_INSTRUCTIONS FOR THE TASK_
Exactly as written, print out each entry in the data, with no pictures.

_DATASET ENTRIES_
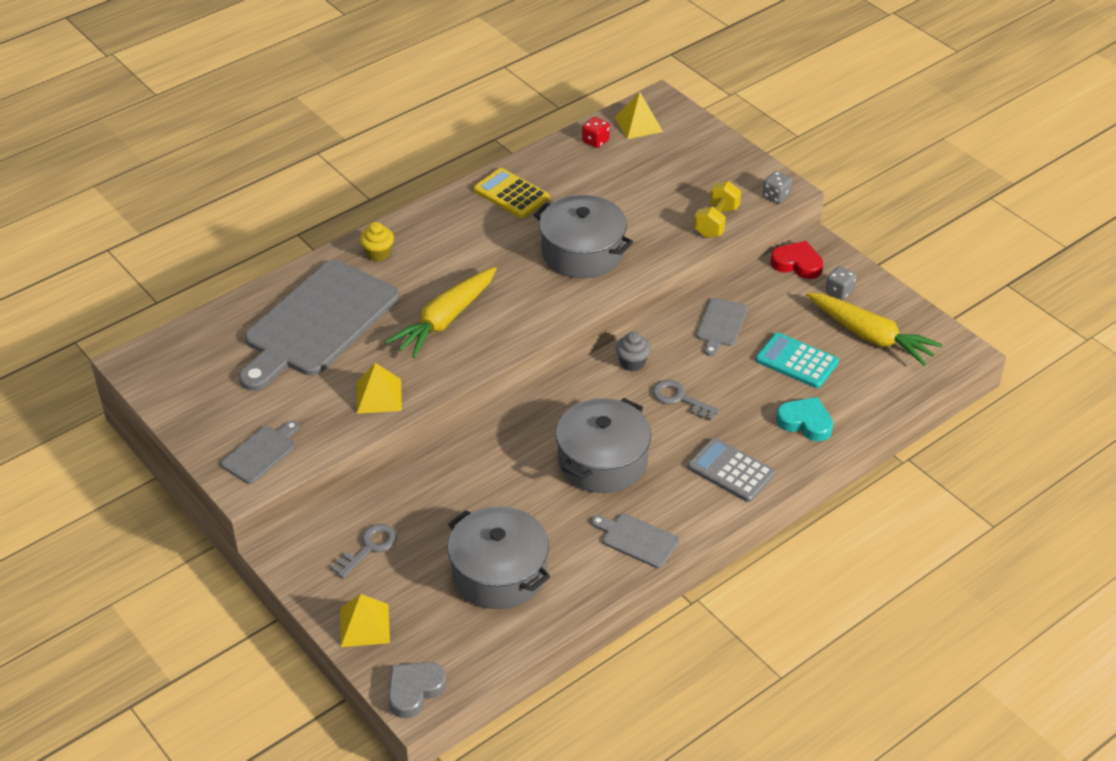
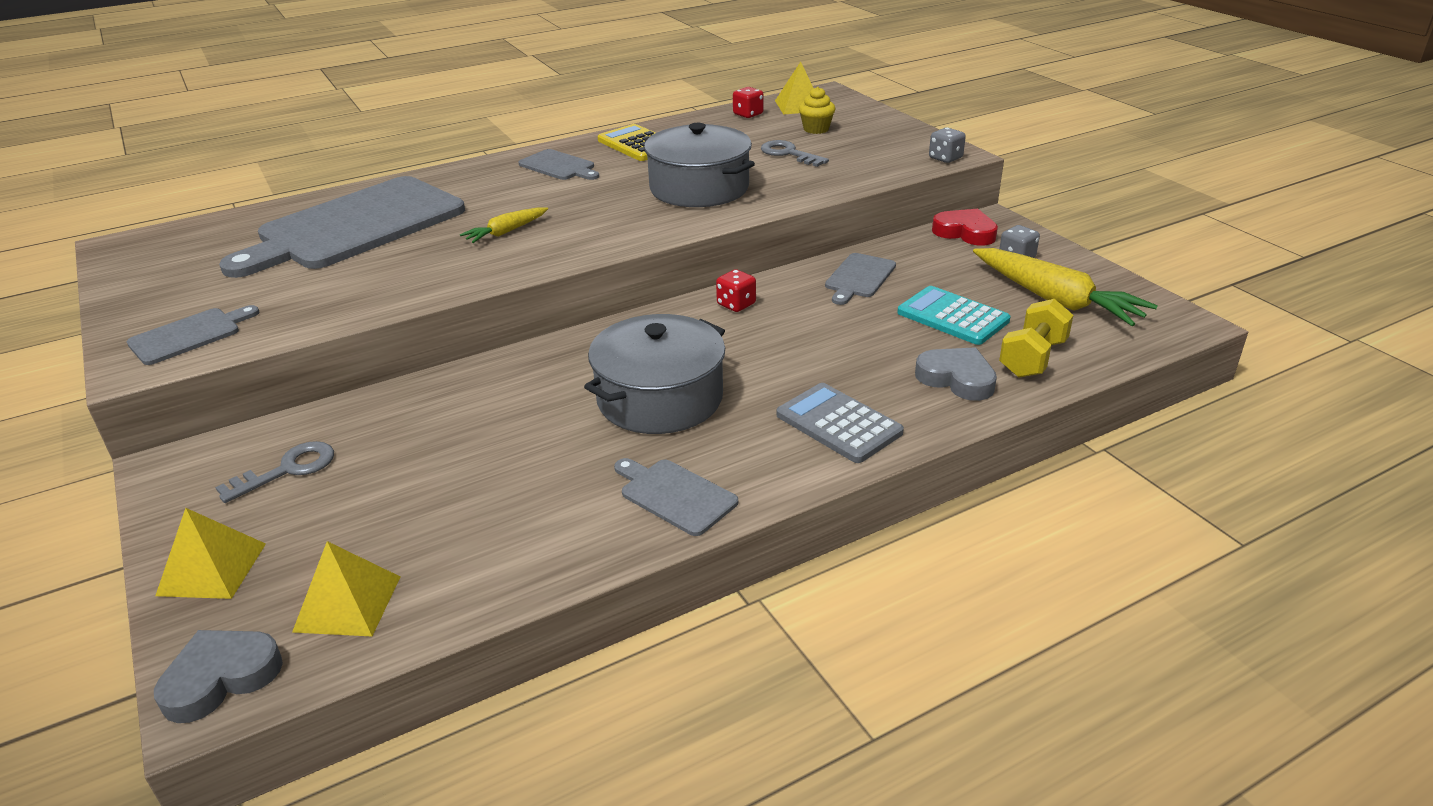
camera: 10 degrees right, 10 degrees down
(378, 253) = (464, 178): yellow cupcake -> yellow cupcake (816, 129)
(379, 396) = (380, 292): yellow pyramid -> yellow pyramid (348, 603)
(445, 320) = (506, 232): yellow carrot -> yellow carrot, size x0.52
(453, 230) = (559, 166): none -> grey cutting board
(499, 573) = (451, 518): grey pot -> none
(632, 363) = (736, 304): grey cupcake -> red dice
(680, 399) = (787, 342): grey key -> grey key (789, 154)
(716, 222) = (868, 173): yellow dumbbell -> yellow dumbbell (1032, 358)
(805, 422) = (957, 379): turquoise heart -> grey heart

_ANSWER FOR THE TASK_
camera: 10 degrees right, 10 degrees down
(378, 253) = (464, 178): yellow cupcake -> yellow cupcake (816, 129)
(379, 396) = (380, 292): yellow pyramid -> yellow pyramid (348, 603)
(445, 320) = (506, 232): yellow carrot -> yellow carrot, size x0.52
(453, 230) = (559, 166): none -> grey cutting board
(499, 573) = (451, 518): grey pot -> none
(632, 363) = (736, 304): grey cupcake -> red dice
(680, 399) = (787, 342): grey key -> grey key (789, 154)
(716, 222) = (868, 173): yellow dumbbell -> yellow dumbbell (1032, 358)
(805, 422) = (957, 379): turquoise heart -> grey heart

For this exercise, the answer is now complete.